**Task:**
Each line below must be reproduced exactly, though the pictures are to be dropped.

━━ Records for the task

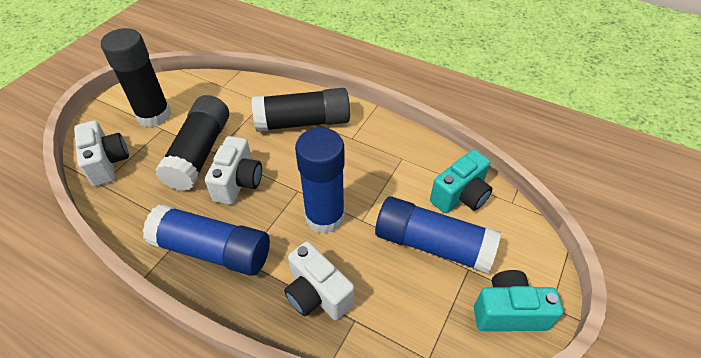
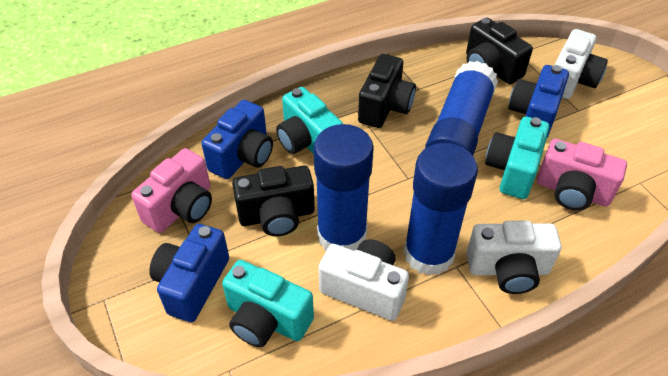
black camera: 0 -> 3
black glue stick: 3 -> 0
blue camera: 0 -> 3
pink camera: 0 -> 2
turquoise camera: 2 -> 3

━━━━

**Your solution:**
black camera: 0 -> 3
black glue stick: 3 -> 0
blue camera: 0 -> 3
pink camera: 0 -> 2
turquoise camera: 2 -> 3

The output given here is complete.